## TASK DETAILS
In everything from the line that contains "The point at" down to the line that contains "The fuzzy golden sloth at center is taller", swap "brown fabric" for "brown blanket" and keep all else the same. Give back only those lines of the items, without the pictures.

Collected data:
#####

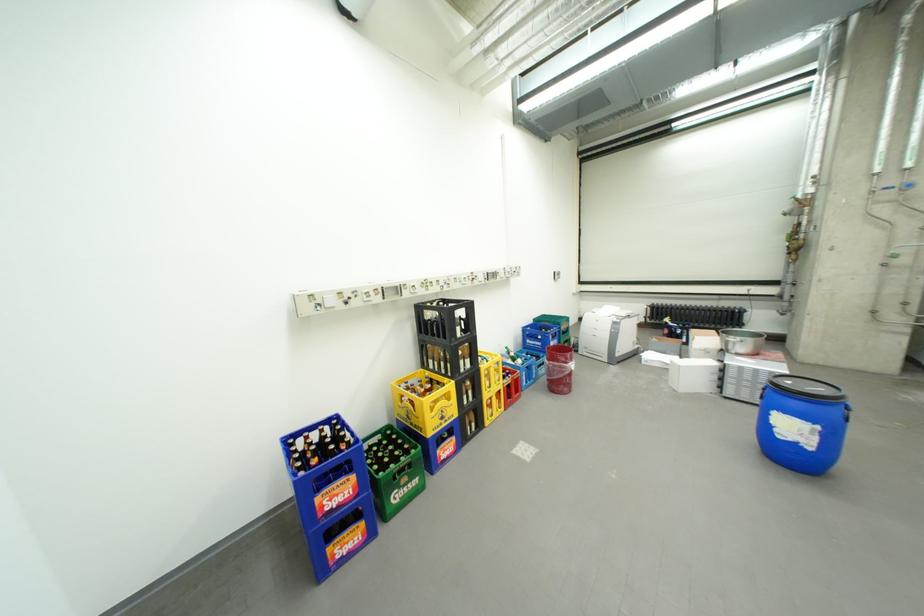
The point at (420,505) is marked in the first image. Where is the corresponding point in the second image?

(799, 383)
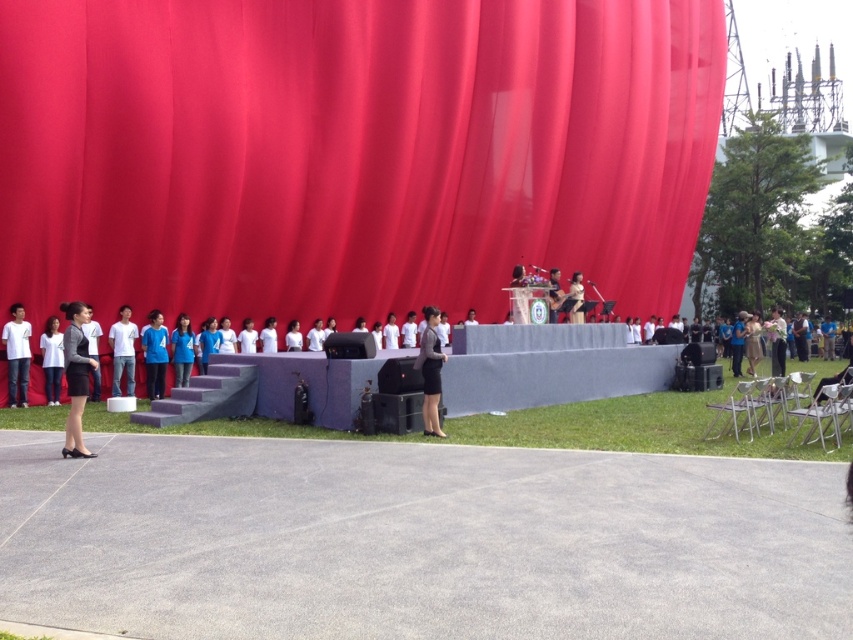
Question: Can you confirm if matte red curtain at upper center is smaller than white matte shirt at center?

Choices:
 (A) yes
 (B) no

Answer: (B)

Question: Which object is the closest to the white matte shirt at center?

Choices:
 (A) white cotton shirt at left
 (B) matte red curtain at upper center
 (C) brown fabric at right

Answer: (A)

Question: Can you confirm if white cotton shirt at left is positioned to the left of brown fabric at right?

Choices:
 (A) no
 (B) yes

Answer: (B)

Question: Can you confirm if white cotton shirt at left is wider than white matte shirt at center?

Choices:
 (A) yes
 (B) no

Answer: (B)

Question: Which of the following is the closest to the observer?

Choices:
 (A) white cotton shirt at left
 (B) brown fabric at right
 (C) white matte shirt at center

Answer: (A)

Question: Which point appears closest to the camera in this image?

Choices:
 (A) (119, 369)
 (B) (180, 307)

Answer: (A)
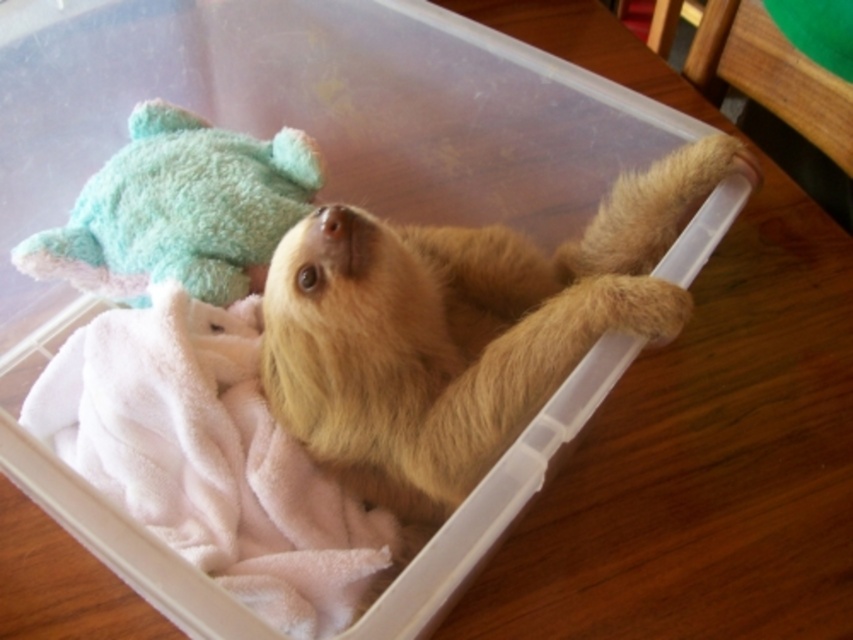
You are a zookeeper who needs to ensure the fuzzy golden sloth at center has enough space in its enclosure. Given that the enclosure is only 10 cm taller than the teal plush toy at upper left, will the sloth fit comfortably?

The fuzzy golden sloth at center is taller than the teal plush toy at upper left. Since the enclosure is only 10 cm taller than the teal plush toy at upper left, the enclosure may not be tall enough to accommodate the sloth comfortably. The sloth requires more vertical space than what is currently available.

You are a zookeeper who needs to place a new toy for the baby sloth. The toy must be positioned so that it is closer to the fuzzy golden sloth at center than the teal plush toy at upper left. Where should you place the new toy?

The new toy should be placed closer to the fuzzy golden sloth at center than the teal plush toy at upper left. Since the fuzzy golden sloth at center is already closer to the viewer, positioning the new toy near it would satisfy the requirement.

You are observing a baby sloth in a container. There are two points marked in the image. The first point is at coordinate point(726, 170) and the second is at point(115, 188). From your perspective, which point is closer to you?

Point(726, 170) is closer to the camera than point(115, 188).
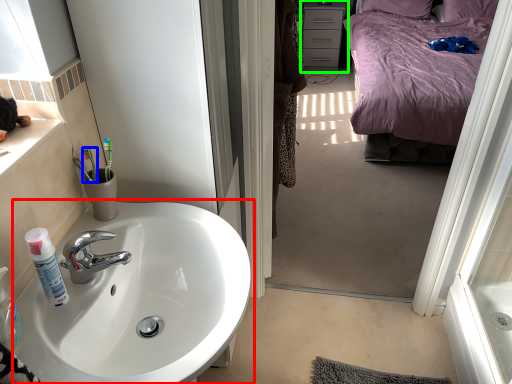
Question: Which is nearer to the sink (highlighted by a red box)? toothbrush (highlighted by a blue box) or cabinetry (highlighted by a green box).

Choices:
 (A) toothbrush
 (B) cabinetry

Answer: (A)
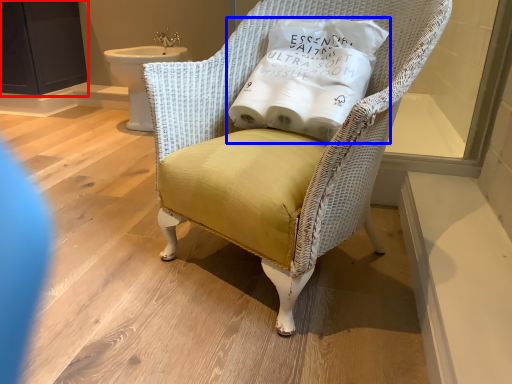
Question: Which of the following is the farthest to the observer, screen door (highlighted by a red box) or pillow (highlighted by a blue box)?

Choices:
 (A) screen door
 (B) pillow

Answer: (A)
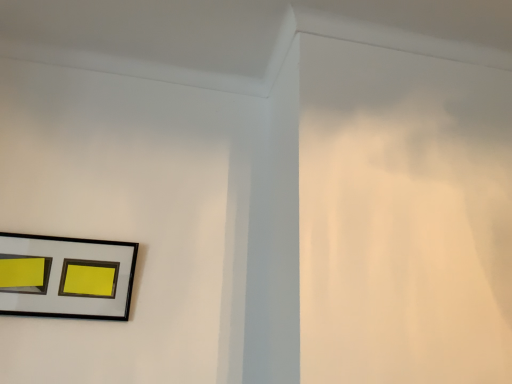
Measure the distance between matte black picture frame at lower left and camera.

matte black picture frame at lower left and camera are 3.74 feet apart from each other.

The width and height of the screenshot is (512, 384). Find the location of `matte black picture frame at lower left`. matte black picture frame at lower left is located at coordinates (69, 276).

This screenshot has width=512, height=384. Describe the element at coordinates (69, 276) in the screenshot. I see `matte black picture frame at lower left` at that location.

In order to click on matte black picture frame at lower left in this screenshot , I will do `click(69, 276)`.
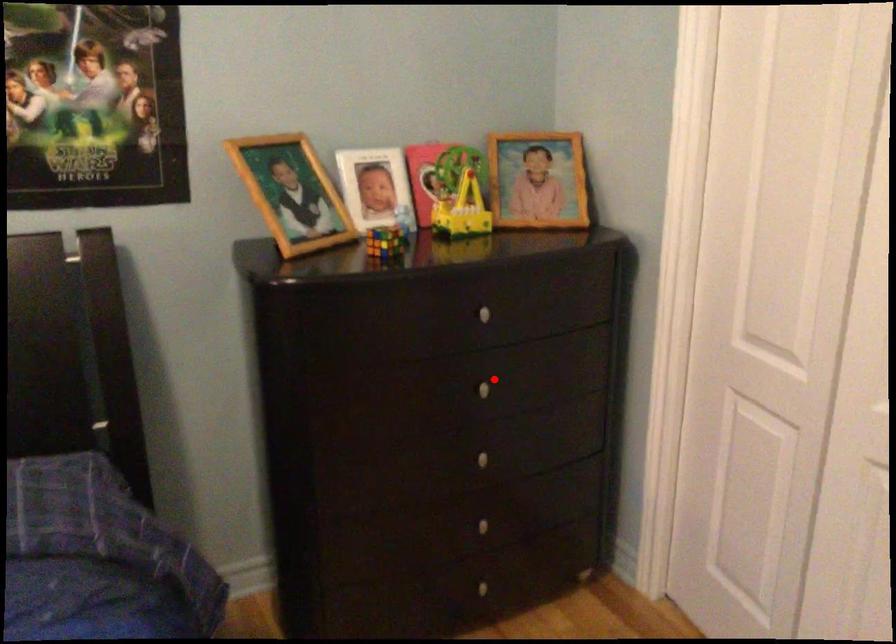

#####

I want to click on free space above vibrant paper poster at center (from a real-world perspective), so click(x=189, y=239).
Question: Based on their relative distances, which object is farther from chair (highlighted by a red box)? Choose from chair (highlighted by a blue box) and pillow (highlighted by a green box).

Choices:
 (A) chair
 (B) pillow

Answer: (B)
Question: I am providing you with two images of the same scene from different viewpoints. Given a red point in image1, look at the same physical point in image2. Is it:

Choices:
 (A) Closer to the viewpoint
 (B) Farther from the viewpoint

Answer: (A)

#####

## EXERCISE SOLUTION
The point at (420,505) is marked in the first image. Where is the corresponding point in the second image?

(799, 383)
Question: Can you confirm if matte red curtain at upper center is smaller than white matte shirt at center?

Choices:
 (A) yes
 (B) no

Answer: (B)

Question: Which object is the closest to the white matte shirt at center?

Choices:
 (A) white cotton shirt at left
 (B) matte red curtain at upper center
 (C) brown blanket at right

Answer: (A)

Question: Can you confirm if white cotton shirt at left is positioned to the left of brown blanket at right?

Choices:
 (A) no
 (B) yes

Answer: (B)

Question: Can you confirm if white cotton shirt at left is wider than white matte shirt at center?

Choices:
 (A) yes
 (B) no

Answer: (B)

Question: Which of the following is the closest to the observer?

Choices:
 (A) white cotton shirt at left
 (B) brown blanket at right
 (C) white matte shirt at center

Answer: (A)

Question: Which point appears closest to the camera in this image?

Choices:
 (A) (119, 369)
 (B) (180, 307)

Answer: (A)
You are a zookeeper who needs to ensure the fuzzy golden sloth at center has enough space in its enclosure. Given that the enclosure is only 10 cm taller than the teal plush toy at upper left, will the sloth fit comfortably?

The fuzzy golden sloth at center is taller than the teal plush toy at upper left. Since the enclosure is only 10 cm taller than the teal plush toy at upper left, the enclosure may not be tall enough to accommodate the sloth comfortably. The sloth requires more vertical space than what is currently available.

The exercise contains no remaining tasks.